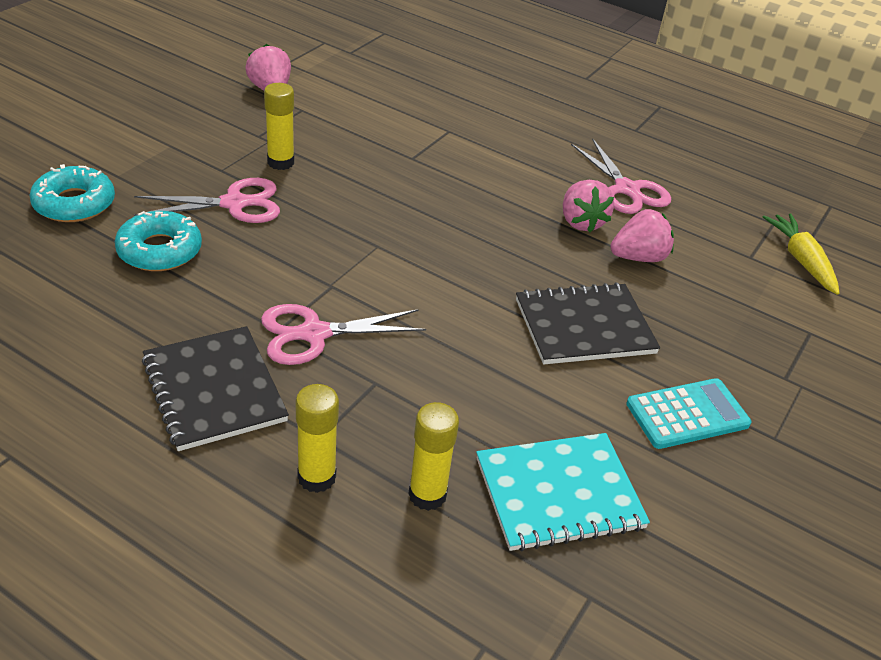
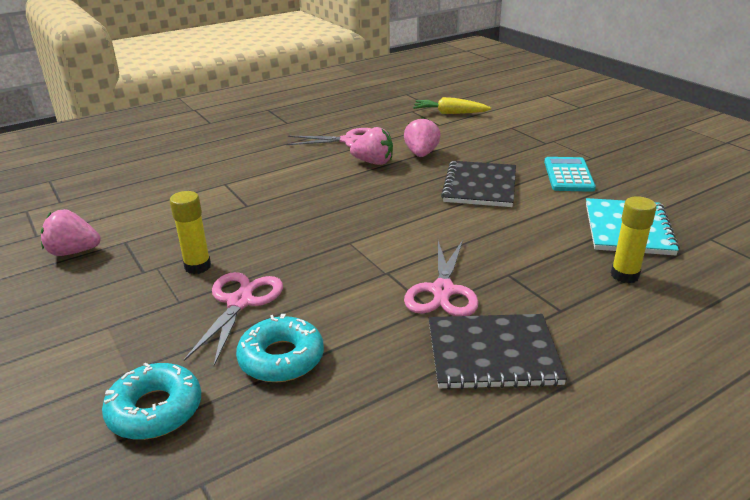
camera: 60 degrees left, 10 degrees down
(316, 477) = (602, 318): yellow glue stick -> none

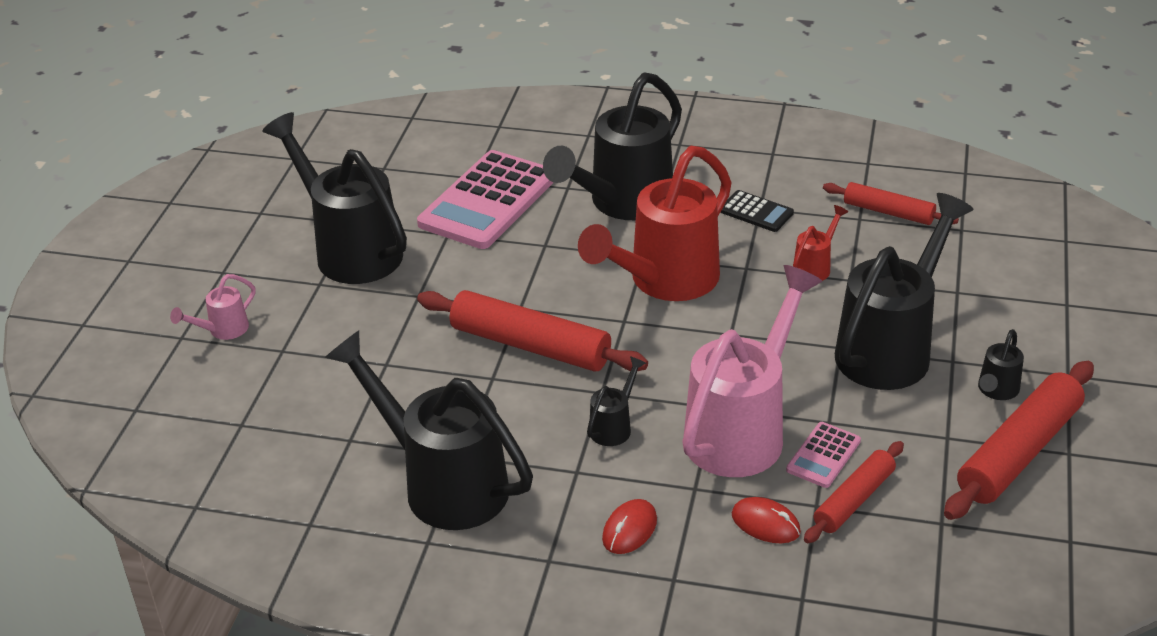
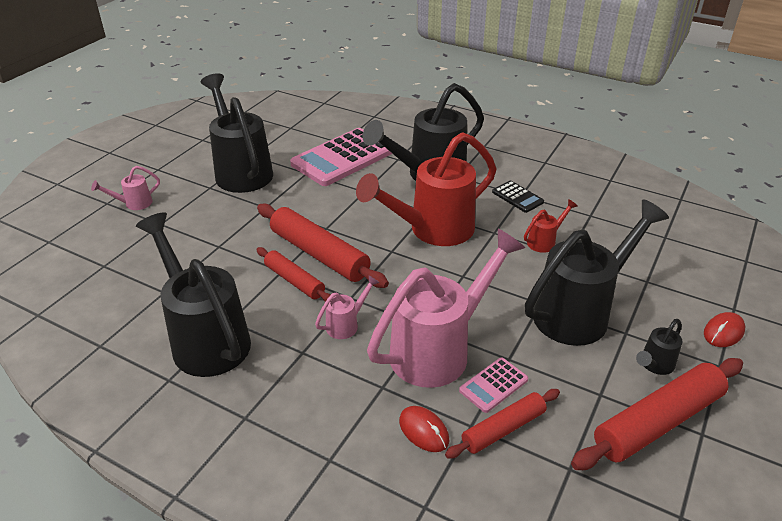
camera: 15 degrees right, 0 degrees up
(614, 426) = (347, 324): black watering can -> pink watering can
(629, 529) = (317, 408): red mouse -> red mouse (723, 332)
(888, 212) = (613, 215): red rolling pin -> red rolling pin (294, 281)

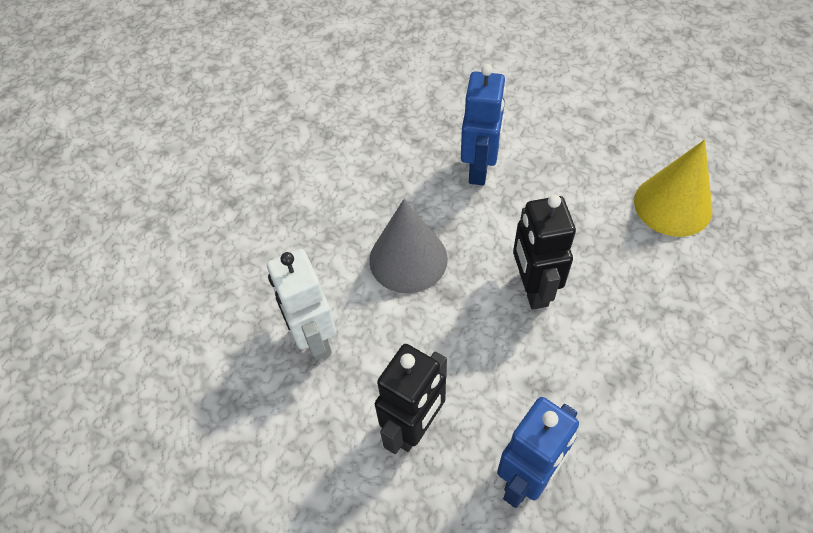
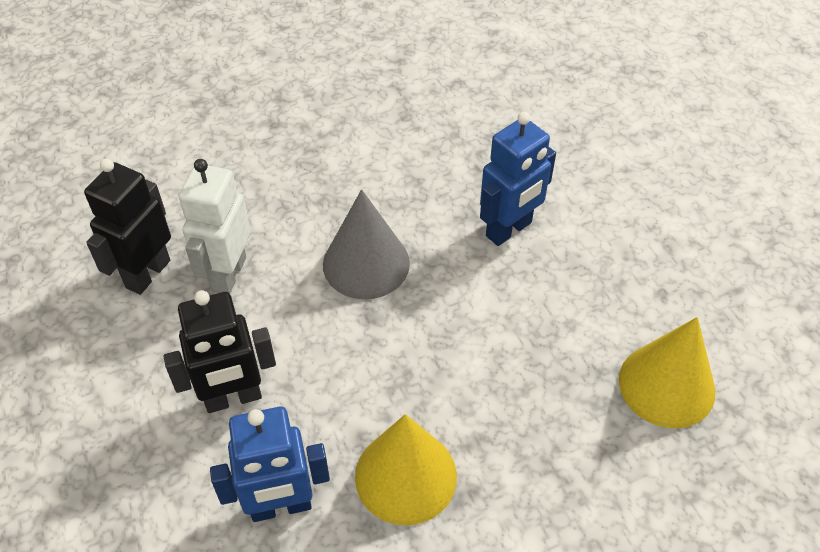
camera: 35 degrees right, 5 degrees down
(532, 289) = (447, 363): black robot -> black robot (147, 273)
(584, 386) = (405, 476): none -> yellow cone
___
[Work request] Where the material above includes pictures, omit them and retype everything else exactly.

[Reply to the exercise]
camera: 60 degrees left, 10 degrees down
(316, 477) = (602, 318): yellow glue stick -> none

camera: 15 degrees right, 0 degrees up
(614, 426) = (347, 324): black watering can -> pink watering can
(629, 529) = (317, 408): red mouse -> red mouse (723, 332)
(888, 212) = (613, 215): red rolling pin -> red rolling pin (294, 281)

camera: 35 degrees right, 5 degrees down
(532, 289) = (447, 363): black robot -> black robot (147, 273)
(584, 386) = (405, 476): none -> yellow cone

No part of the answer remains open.